BEGIN MATERIAL
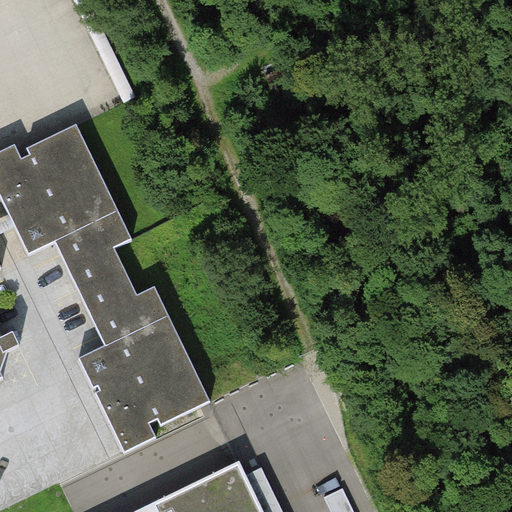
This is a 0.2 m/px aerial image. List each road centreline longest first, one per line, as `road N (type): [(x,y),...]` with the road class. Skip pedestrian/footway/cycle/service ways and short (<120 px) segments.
road 1 (track): [(196,74),(395,1),(425,0),(467,29),(511,118)]
road 2 (track): [(163,0),(312,352)]
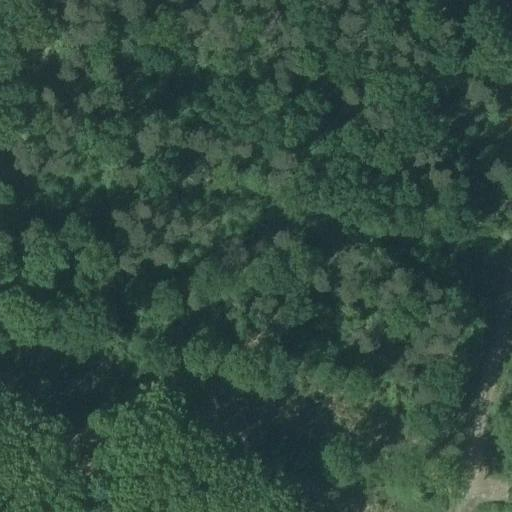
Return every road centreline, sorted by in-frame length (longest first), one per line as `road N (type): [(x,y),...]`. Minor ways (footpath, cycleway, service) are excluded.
road 1 (track): [(511,498),(0,415)]
road 2 (track): [(461,511),(511,293)]
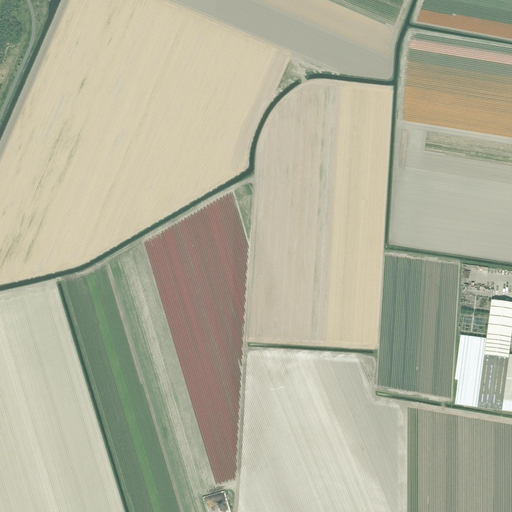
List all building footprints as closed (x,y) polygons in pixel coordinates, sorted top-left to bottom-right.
[(441,262),(439,303),(447,303),(449,263),(441,262)] [(454,263),(452,304),(460,305),(462,264),(454,263)] [(511,354),(509,355),(511,334),(511,303),(492,300),(485,354),(478,408),(502,411),(511,412),(511,354)] [(431,348),(432,307),(425,307),(423,348),(431,348)] [(438,307),(436,348),(444,348),(445,307),(438,307)] [(455,405),(478,408),(486,339),(461,335),(455,379),(458,380),(455,405)] [(429,376),(429,351),(422,351),(421,376),(429,376)]
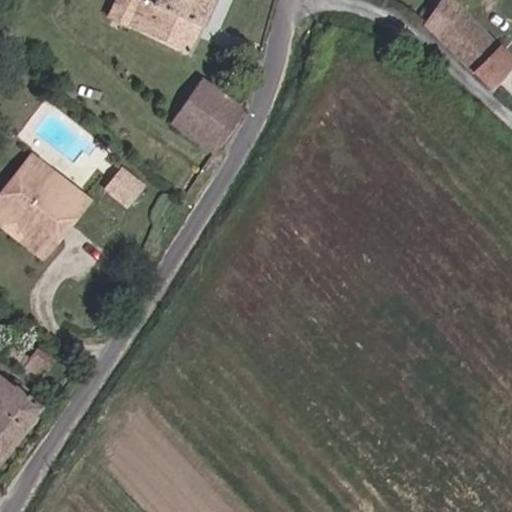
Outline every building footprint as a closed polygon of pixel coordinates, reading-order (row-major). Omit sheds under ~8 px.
[(200,34),(214,0),(156,0),(153,7),(138,0),(119,0),(110,20),(187,58),(200,34)] [(443,43),(490,91),(511,69),(460,16),(444,0),(442,0),(425,26),(443,43)] [(201,83),(171,125),(215,156),(244,112),(201,83)] [(36,188),(43,178),(25,165),(18,176),(36,188)] [(117,166),(102,191),(128,206),(143,181),(117,166)] [(71,221),(82,205),(43,178),(36,188),(18,176),(0,200),(0,209),(11,217),(1,231),(43,260),(58,240),(31,221),(44,202),(71,221)] [(31,221),(58,240),(71,221),(44,202),(31,221)] [(11,217),(0,209),(0,230),(1,231),(11,217)] [(46,376),(54,367),(37,353),(29,362),(46,376)] [(0,463),(40,413),(16,395),(21,388),(15,383),(9,390),(0,383),(0,463)]
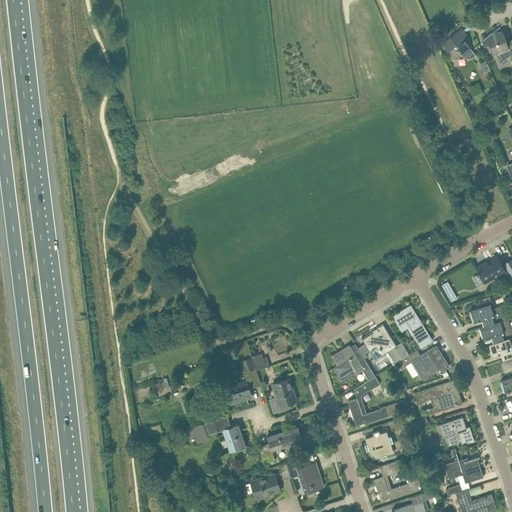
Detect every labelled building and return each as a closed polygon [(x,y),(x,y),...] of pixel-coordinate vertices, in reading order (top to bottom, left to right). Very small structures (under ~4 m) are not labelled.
[(429,24),(433,32),(438,30),(434,22),(429,24)] [(462,28),(453,35),(442,44),(454,59),(461,54),(465,58),(467,58),(469,58),(471,57),(473,56),(476,54),(469,47),(464,40),(463,41),(461,39),(467,35),(462,28)] [(494,31),(481,40),(484,43),(485,45),(487,43),(491,55),(495,53),(498,52),(503,59),(506,58),(511,54),(506,41),(505,40),(502,30),(495,33),(494,31)] [(483,73),(490,70),(486,61),(480,64),(483,73)] [(420,146),(429,142),(422,125),(413,130),(420,146)] [(461,195),(466,192),(462,184),(457,186),(461,195)] [(479,273),(484,282),(505,270),(496,256),(476,267),(479,271),(477,272),(478,274),(479,273)] [(503,263),(508,271),(501,275),(506,283),(511,279),(511,258),(503,263)] [(453,292),(448,294),(451,301),(456,298),(453,292)] [(470,310),(474,322),(485,318),(487,324),(487,325),(499,320),(499,321),(511,316),(511,308),(504,312),(501,305),(491,308),(489,303),(470,310)] [(410,324),(416,332),(413,334),(421,348),(424,346),(420,341),(429,335),(410,305),(405,308),(392,316),(397,324),(401,330),(410,324)] [(479,327),(483,339),(494,335),(496,341),(497,342),(509,338),(510,337),(507,328),(511,326),(508,318),(511,316),(499,321),(499,320),(487,325),(487,324),(479,327)] [(376,328),(377,329),(362,339),(374,359),(394,347),(402,359),(405,357),(409,355),(401,342),(396,345),(383,324),(376,328)] [(246,338),(236,341),(249,380),(251,386),(260,383),(260,385),(261,385),(246,338)] [(489,343),(493,356),(504,352),(506,358),(511,356),(511,341),(510,342),(509,338),(497,342),(496,341),(489,343)] [(338,365),(334,367),(338,374),(351,366),(356,373),(363,369),(369,379),(375,376),(360,352),(355,355),(349,345),(341,350),(342,351),(334,357),(333,355),(332,355),(338,365)] [(411,361),(422,378),(440,367),(442,370),(449,366),(443,356),(441,357),(435,347),(411,361)] [(256,370),(270,366),(266,356),(253,360),(254,363),(256,370)] [(500,360),(504,372),(511,369),(511,356),(506,358),(500,360)] [(402,359),(393,365),(395,372),(409,363),(405,357),(402,359)] [(354,389),(357,397),(348,400),(356,425),(402,411),(399,401),(380,407),(380,408),(365,413),(360,396),(380,384),(375,376),(369,379),(354,389)] [(505,392),(511,389),(511,376),(501,380),(505,392)] [(274,411),(288,407),(287,403),(296,401),(288,378),(273,383),(277,397),(270,399),(274,411)] [(430,399),(433,407),(426,409),(428,414),(449,407),(449,406),(462,402),(461,401),(457,390),(458,389),(454,379),(445,382),(414,392),(418,403),(424,401),(430,399)] [(251,386),(249,380),(225,387),(230,403),(252,396),(249,386),(251,386)] [(413,426),(427,421),(425,414),(410,418),(413,426)] [(445,436),(448,445),(461,441),(462,444),(465,443),(474,440),(470,427),(466,429),(462,416),(438,424),(442,437),(445,436)] [(396,428),(408,424),(406,417),(394,420),(396,428)] [(214,419),(210,420),(192,426),(198,442),(209,438),(207,435),(207,433),(217,430),(214,419)] [(267,435),(269,442),(258,446),(264,464),(276,460),(272,449),(302,439),(297,426),(303,424),(303,423),(267,435)] [(147,428),(149,435),(162,431),(160,424),(147,428)] [(229,427),(229,428),(225,429),(227,437),(229,444),(232,450),(236,449),(245,446),(240,430),(238,424),(235,425),(229,427)] [(372,459),(377,457),(381,456),(382,459),(388,457),(387,455),(393,452),(390,443),(393,442),(391,436),(388,437),(386,431),(380,433),(379,431),(373,432),(374,435),(365,438),(367,444),(364,445),(367,451),(369,450),(372,459)] [(444,464),(449,479),(463,474),(466,482),(483,477),(481,470),(480,470),(476,458),(480,457),(479,456),(459,462),(458,456),(454,458),(455,461),(444,464)] [(300,466),(298,459),(287,462),(291,477),(291,478),(300,475),(305,492),(324,486),(315,461),(300,466)] [(383,476),(373,479),(381,501),(421,488),(416,472),(406,475),(408,482),(391,488),(387,475),(400,471),(396,460),(380,466),(383,476)] [(287,462),(278,465),(281,472),(251,482),(253,488),(256,497),(266,494),(265,493),(279,488),(279,490),(280,490),(277,481),(291,477),(287,462)] [(170,481),(161,482),(163,489),(171,488),(170,481)] [(463,490),(460,484),(448,488),(450,494),(455,492),(463,490)] [(468,488),(463,490),(455,492),(461,511),(491,511),(497,510),(491,493),(472,500),(468,488)] [(421,494),(423,500),(426,510),(429,509),(425,499),(432,497),(435,504),(438,503),(435,496),(433,490),(421,494)] [(423,500),(412,503),(401,506),(392,509),(392,511),(426,511),(426,510),(423,500)] [(176,501),(172,511),(193,511),(195,507),(176,501)]
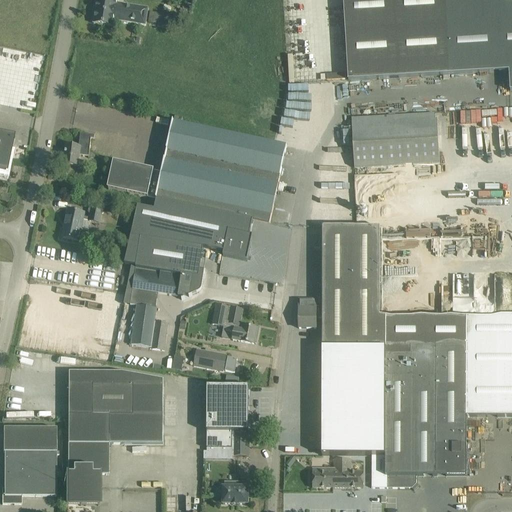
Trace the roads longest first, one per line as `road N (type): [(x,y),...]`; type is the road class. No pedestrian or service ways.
road 1 (residential): [(273,511),(296,238)]
road 2 (residential): [(25,233),(69,0)]
road 3 (residential): [(0,354),(25,233)]
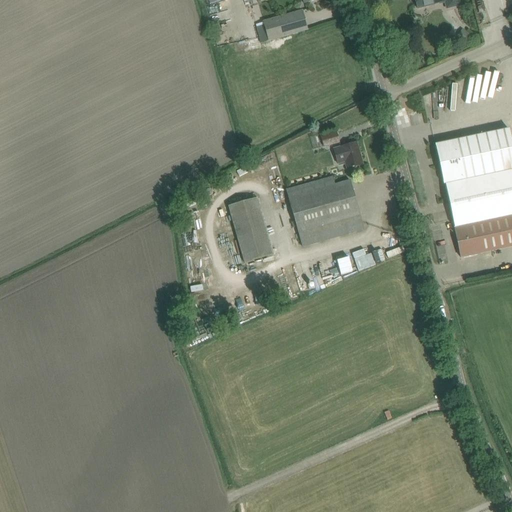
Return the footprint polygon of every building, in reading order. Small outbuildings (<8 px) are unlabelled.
[(217,12),(236,5),(233,0),(228,0),(214,5),(217,12)] [(414,0),(417,9),(439,3),(439,2),(444,1),(447,9),(460,5),(458,0),(414,0)] [(486,8),(487,14),(492,13),(488,0),(484,0),(483,0),(485,9),(486,8)] [(263,22),(264,26),(256,28),(260,43),(307,30),(302,11),(263,22)] [(239,29),(237,30),(236,25),(227,27),(229,38),(240,36),(239,29)] [(465,31),(460,39),(467,43),(472,35),(465,31)] [(489,70),(492,78),(501,75),(499,67),(489,70)] [(511,145),(511,139),(508,129),(435,145),(443,185),(445,184),(454,229),(461,258),(511,246),(511,145)] [(320,137),(323,147),(339,142),(336,132),(320,137)] [(345,162),(347,169),(363,165),(357,142),(333,149),(337,165),(345,162)] [(286,189),(288,198),(302,247),(363,230),(350,181),(335,185),(333,176),(286,189)] [(249,259),(279,252),(267,196),(237,203),(249,259)] [(358,452),(348,449),(363,511),(368,511),(375,492),(378,491),(377,496),(380,497),(379,492),(380,489),(377,476),(370,477),(369,475),(378,473),(376,466),(369,464),(377,462),(383,445),(385,453),(387,453),(394,482),(398,481),(400,487),(415,484),(416,479),(427,482),(415,431),(366,443),(363,451),(358,452)]
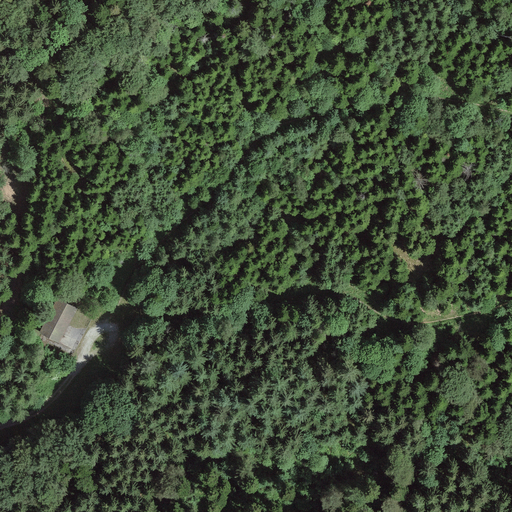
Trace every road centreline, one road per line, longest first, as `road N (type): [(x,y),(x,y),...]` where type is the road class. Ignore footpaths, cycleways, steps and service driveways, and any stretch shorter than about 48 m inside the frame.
road 1 (track): [(511,305),(400,320),(356,302),(314,299),(109,324)]
road 2 (track): [(0,427),(43,406),(67,383),(138,275)]
road 3 (track): [(0,77),(54,53),(92,0)]
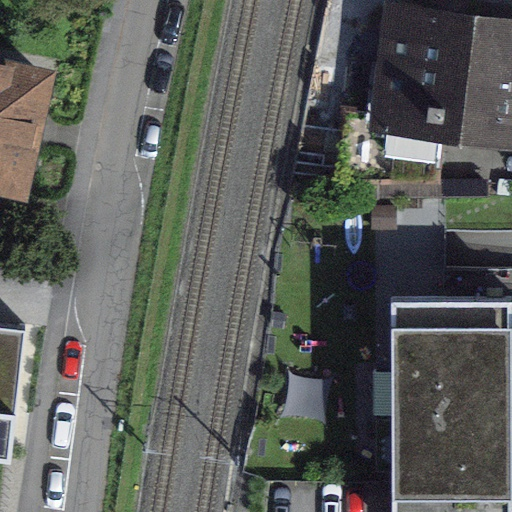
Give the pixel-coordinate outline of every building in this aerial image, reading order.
[(473,19),(395,9),(381,121),(459,130),(473,19)] [(511,24),(473,19),(459,130),(511,137),(511,24)] [(0,35),(0,160),(44,172),(74,55),(0,35)] [(387,301),(387,511),(511,511),(511,343),(506,343),(506,301),(387,301)] [(0,391),(0,461),(10,393),(0,391)]
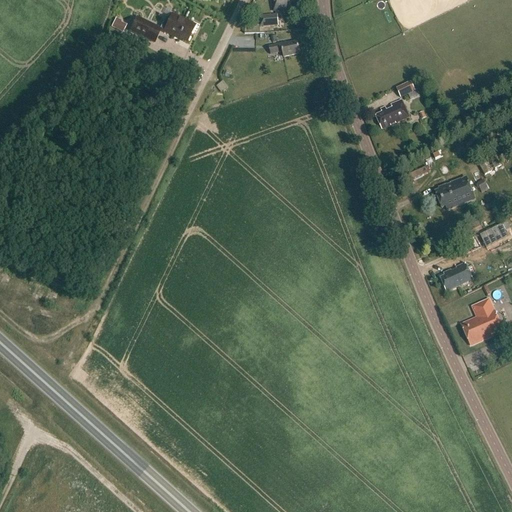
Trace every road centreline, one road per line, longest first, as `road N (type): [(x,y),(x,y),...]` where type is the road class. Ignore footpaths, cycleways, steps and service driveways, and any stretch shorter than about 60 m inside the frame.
road 1 (tertiary): [(511,480),(406,249),(332,53),(324,0)]
road 2 (residential): [(100,292),(243,0)]
road 3 (trunk): [(189,511),(0,342)]
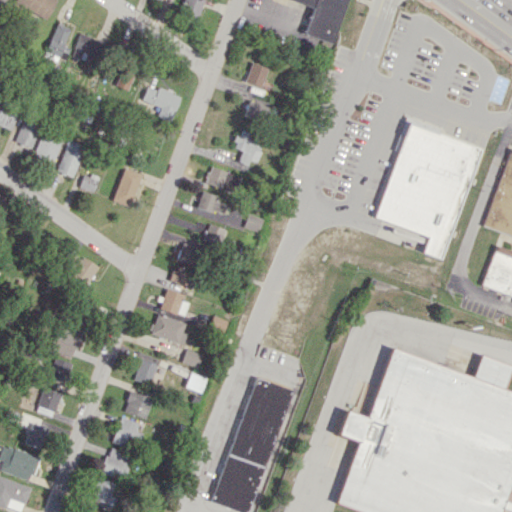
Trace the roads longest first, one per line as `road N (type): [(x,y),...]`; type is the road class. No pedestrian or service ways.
road 1 (residential): [(49,511),(237,0)]
road 2 (residential): [(137,268),(0,171)]
road 3 (residential): [(212,73),(110,0)]
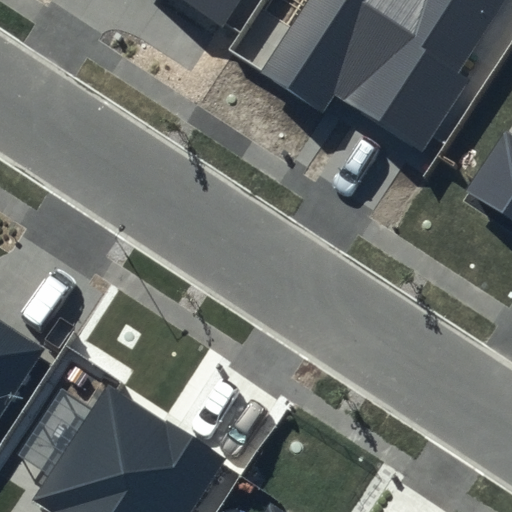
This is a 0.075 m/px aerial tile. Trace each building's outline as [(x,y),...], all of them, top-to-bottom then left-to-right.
END MATERIAL
### PROBLEM REQUIREMENTS
Can you copy, word for word, the part of the records that opens with the line containing "48 m inside the frame." and closes with the line containing "road 3 (trunk): [(189,511),(0,342)]"? Leave the pictures out of your answer.

### SOLUTION TO THIS PROBLEM
Trace every road centreline, one road per line, longest first, as `road N (type): [(x,y),(x,y),...]` where type is the road class. Ignore footpaths, cycleways, steps and service driveways, and any stretch shorter than about 48 m inside the frame.
road 1 (track): [(511,305),(400,320),(356,302),(314,299),(109,324)]
road 2 (track): [(0,427),(43,406),(67,383),(138,275)]
road 3 (track): [(0,77),(54,53),(92,0)]
Give the pixel-coordinate outline of every building in this aerial image, reading order.
[(473,19),(395,9),(381,121),(459,130),(473,19)] [(511,24),(473,19),(459,130),(511,137),(511,24)] [(0,35),(0,160),(44,172),(74,55),(0,35)] [(387,301),(387,511),(511,511),(511,343),(506,343),(506,301),(387,301)] [(0,391),(0,461),(10,393),(0,391)]
Trace every road centreline, one road per line, longest first, as `road N (type): [(x,y),(x,y),...]` where type is the road class. Ignore footpaths, cycleways, steps and service driveways, and any stretch shorter than about 60 m inside the frame.
road 1 (tertiary): [(511,480),(406,249),(332,53),(324,0)]
road 2 (residential): [(100,292),(243,0)]
road 3 (trunk): [(189,511),(0,342)]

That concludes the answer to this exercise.